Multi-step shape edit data
--- START ---
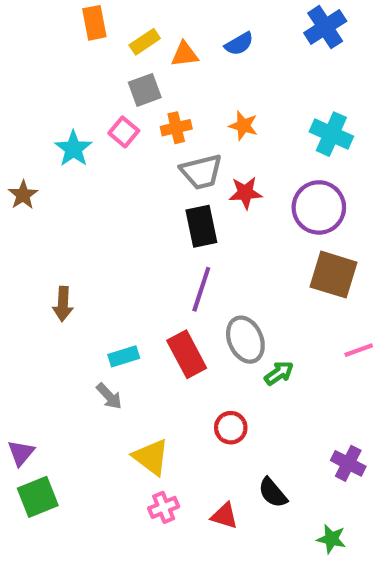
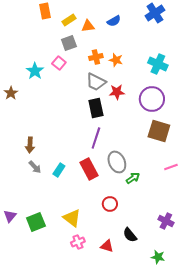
orange cross: (176, 128) -> (96, 57), moved
gray trapezoid: (201, 172) -> (96, 82), turned 40
cyan rectangle: (124, 356) -> (59, 170), turned -40
gray arrow: (109, 396) -> (35, 167), moved
green square: (38, 497) -> (36, 222), moved

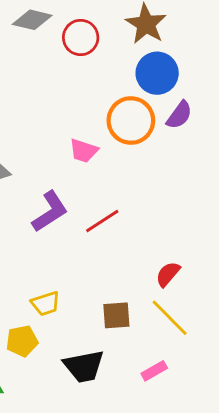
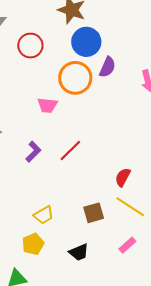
red circle: (81, 37) -> (30, 46), moved
purple L-shape: (50, 212) -> (33, 152), size x0.7
black trapezoid: (84, 366) -> (79, 252), size x0.7

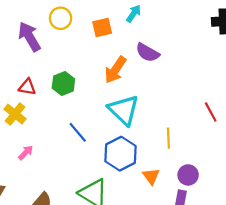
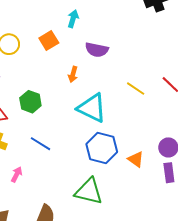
orange arrow: (115, 70) -> (73, 74), size x0.6
blue line: (78, 132) -> (41, 144), moved
yellow line: (168, 138) -> (136, 89), moved, turned -36

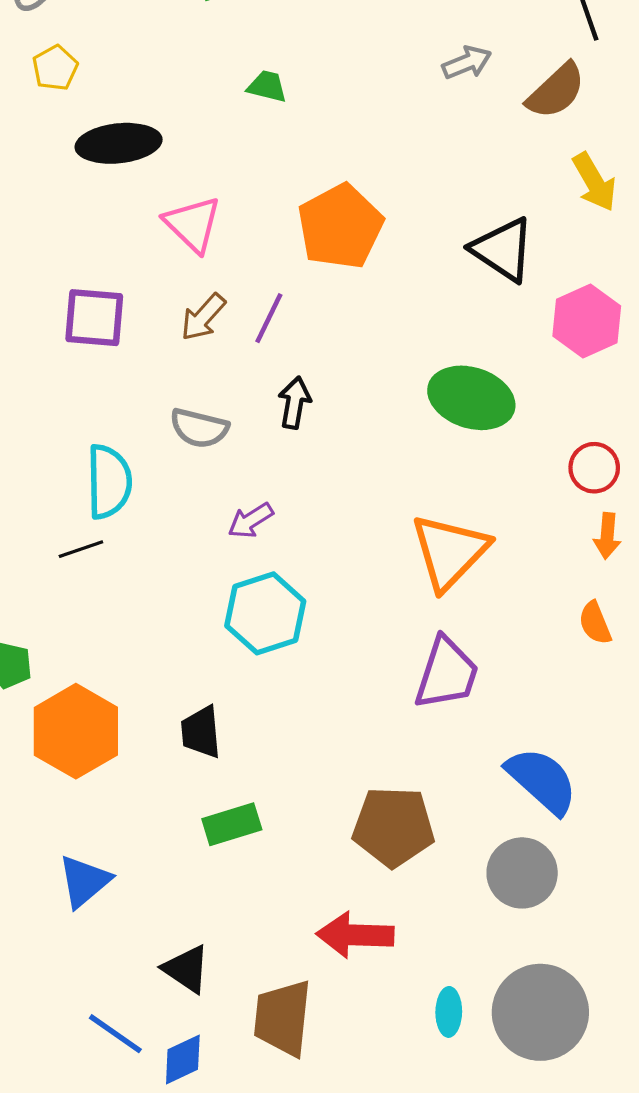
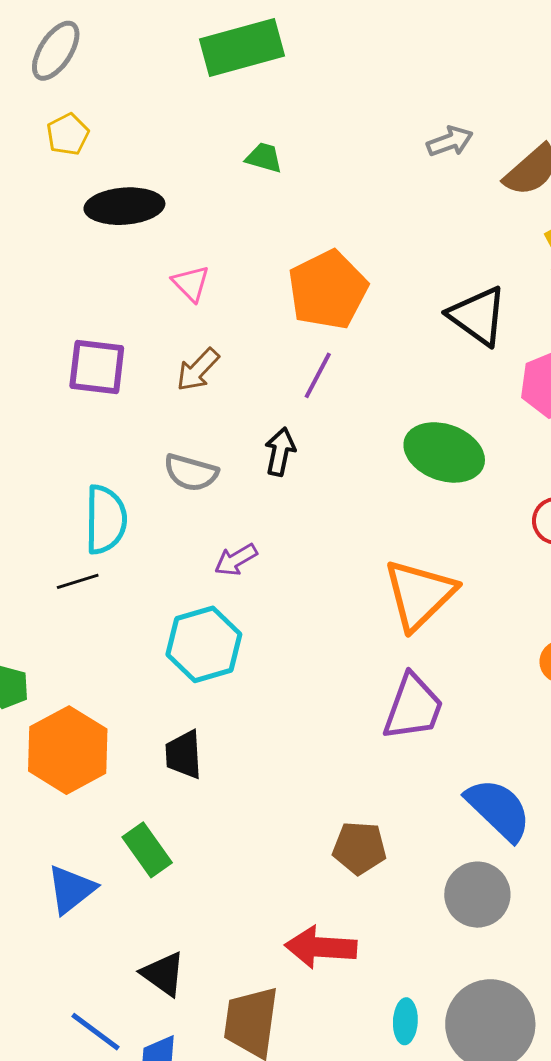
pink triangle: (193, 224) -> (191, 283), size x0.7
purple line: (269, 318) -> (318, 375), moved
cyan hexagon: (265, 613) -> (204, 644), moved
green rectangle: (232, 824) -> (147, 850), moved, turned 70
brown pentagon: (393, 827) -> (359, 848), size x0.7

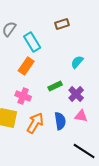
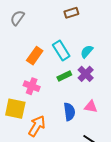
cyan rectangle: (32, 42) -> (61, 50), moved
purple cross: (76, 94) -> (86, 74), moved
orange arrow: (35, 123) -> (37, 126), moved

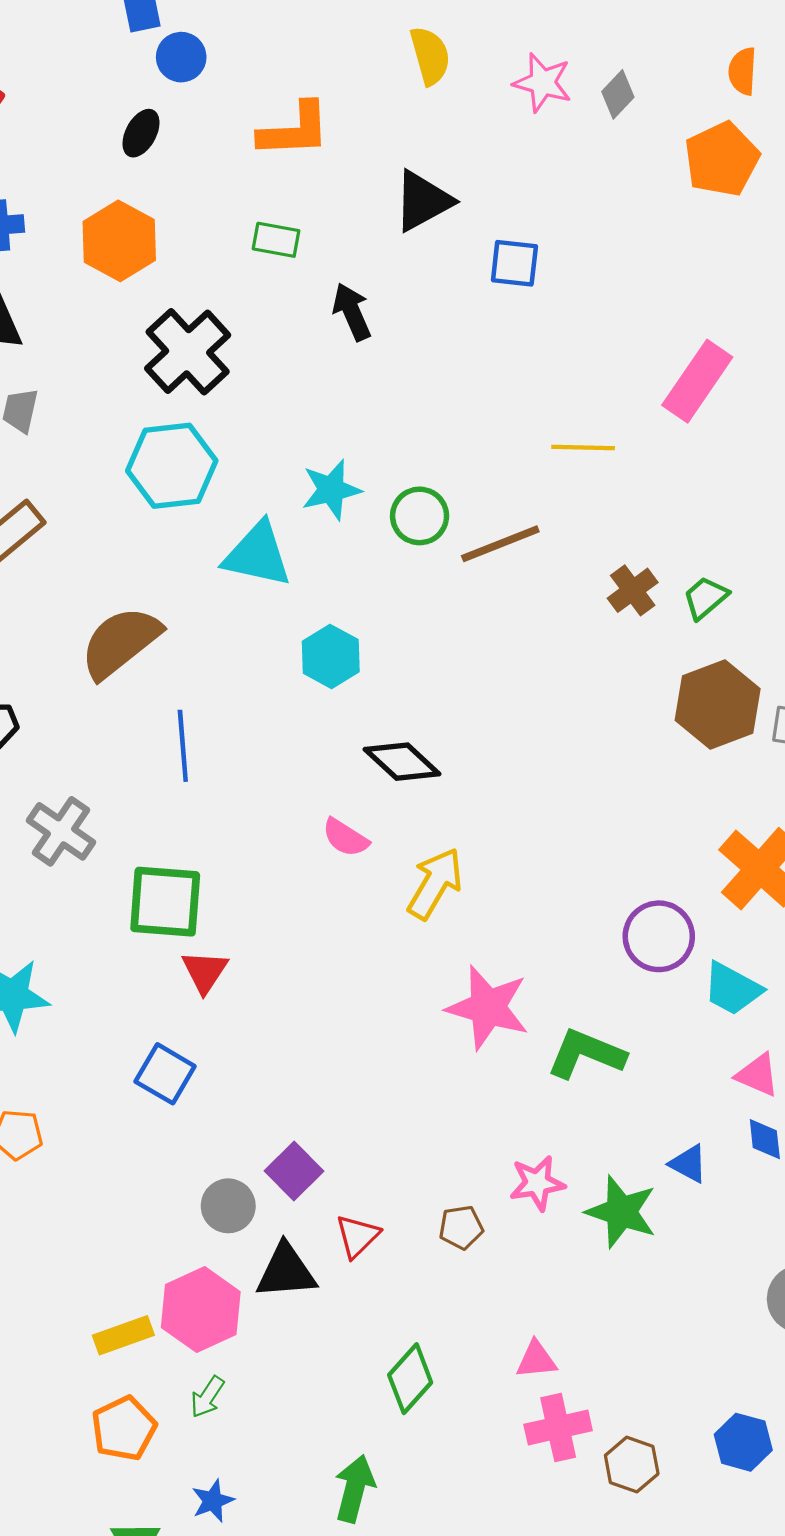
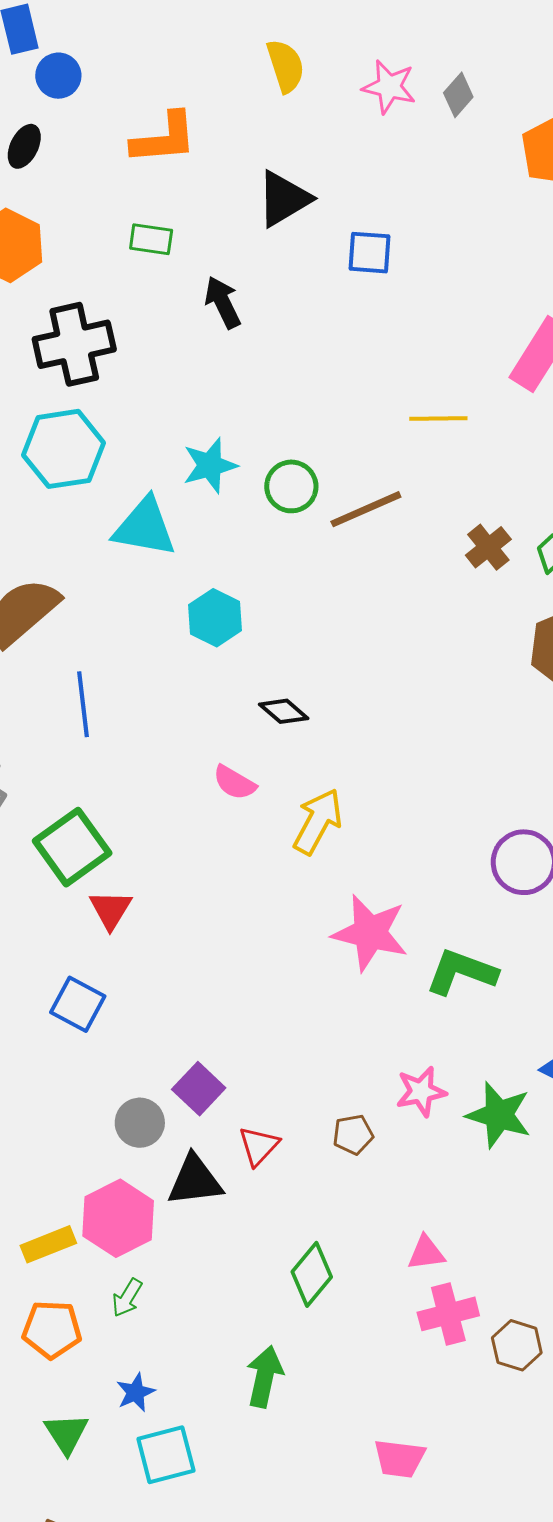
black cross: (188, 352) -> (74, 344), turned 32
black diamond: (402, 762) -> (284, 711), size x0.7
green square: (165, 902) -> (72, 847), turned -38
orange pentagon: (124, 1429) -> (52, 1329), turned 30

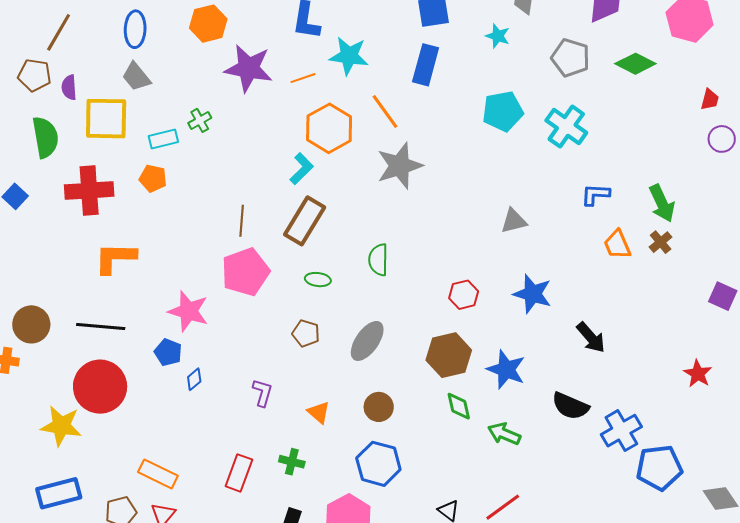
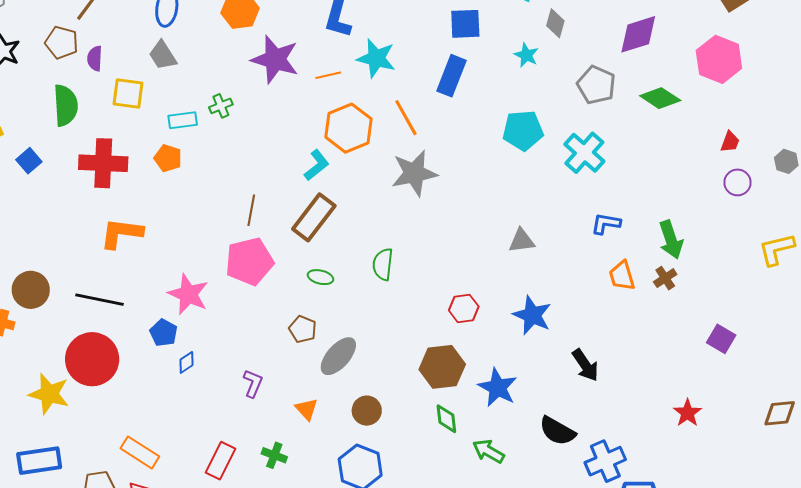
yellow square: (106, 119) -> (128, 94), size x0.7
gray ellipse: (367, 341) -> (338, 356), moved

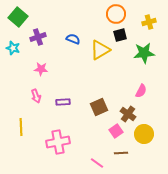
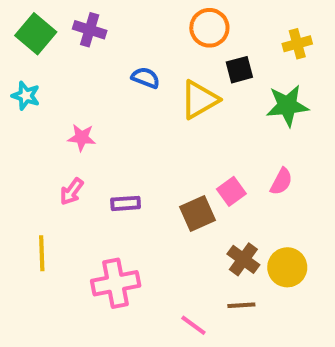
orange circle: (116, 14) -> (209, 28), moved
purple cross: (38, 37) -> (90, 30), moved, turned 35
pink arrow: (36, 96) -> (72, 191), turned 56
brown cross: (128, 114) -> (243, 259), moved
pink square: (116, 131) -> (231, 191), moved

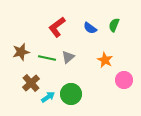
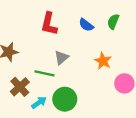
red L-shape: (57, 27) -> (49, 24), turned -40
green line: (47, 58) -> (45, 73), moved

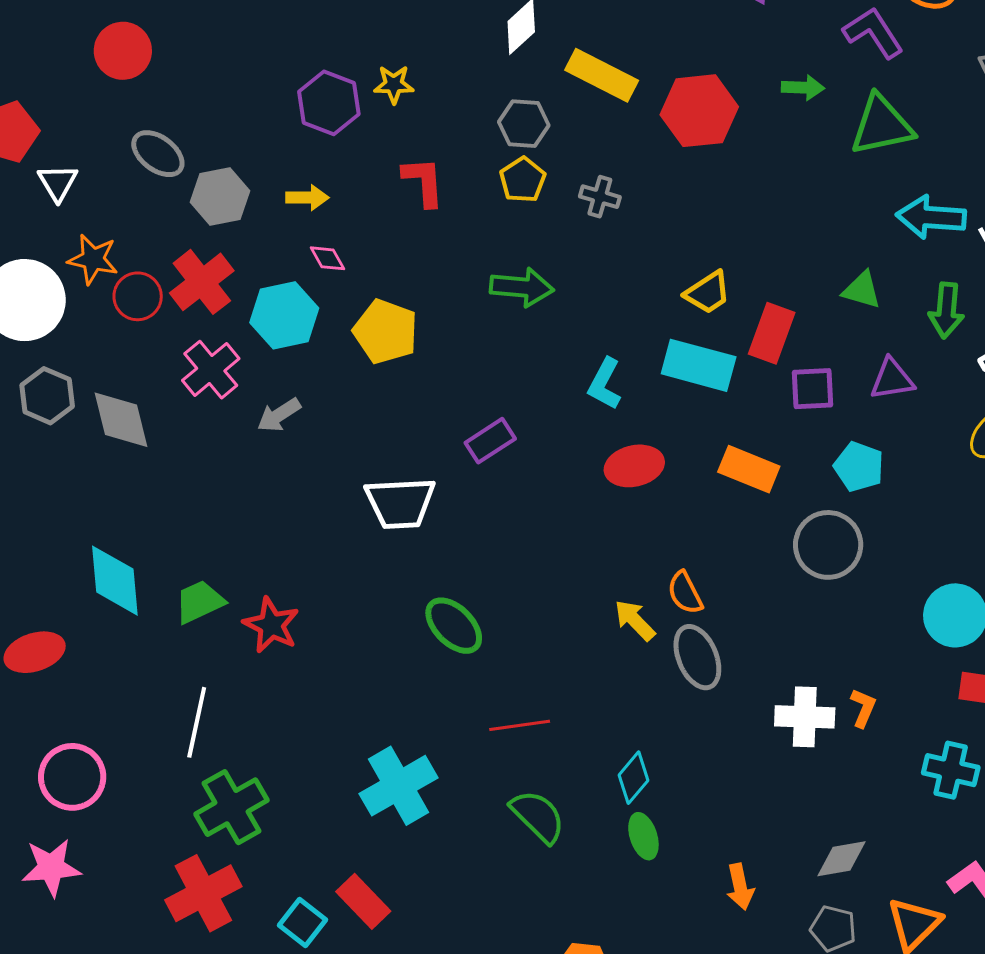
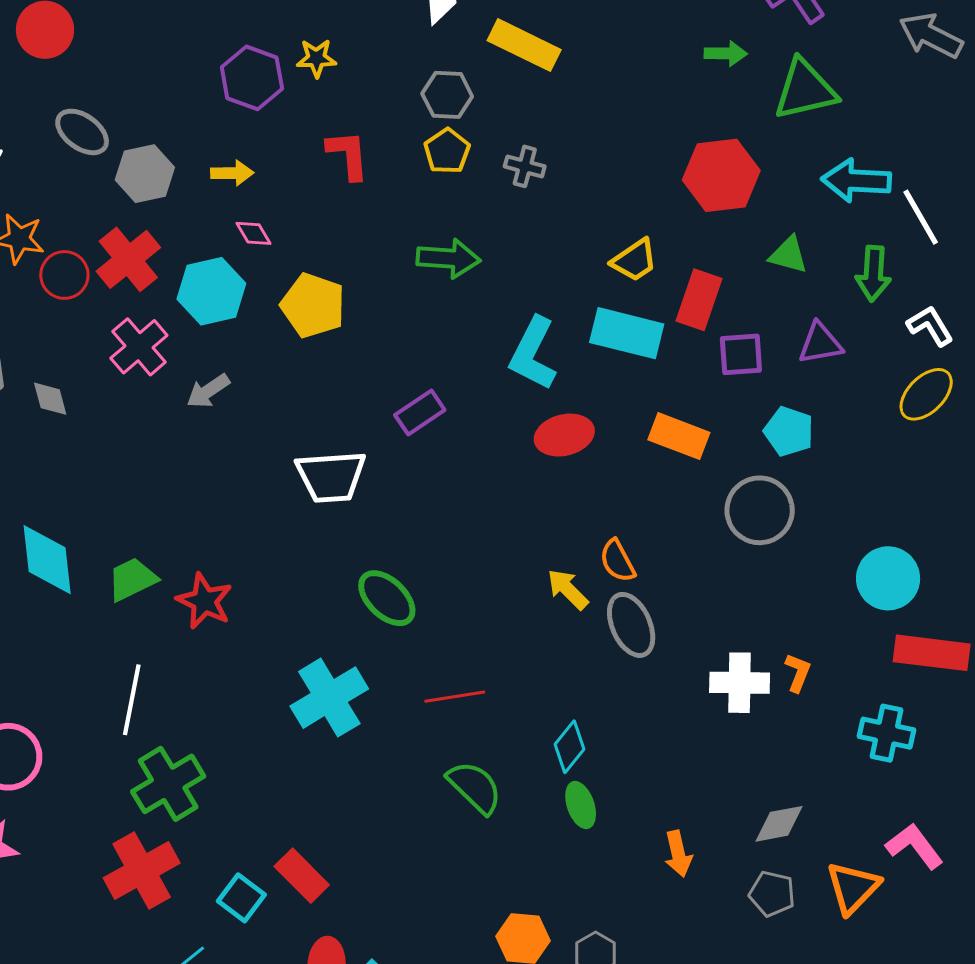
red hexagon: (699, 111) -> (721, 175), moved
cyan L-shape: (605, 384) -> (533, 353), size x1.4
gray diamond: (121, 420) -> (50, 399), size x0.6
cyan cross: (398, 786) -> (329, 698), moved

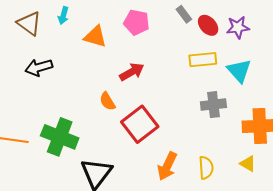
--- END ---
■ Task to carry out ■
What is the number of lines in the entries above that contain the word "cyan"? Answer with that number only.

■ Expected output ■
5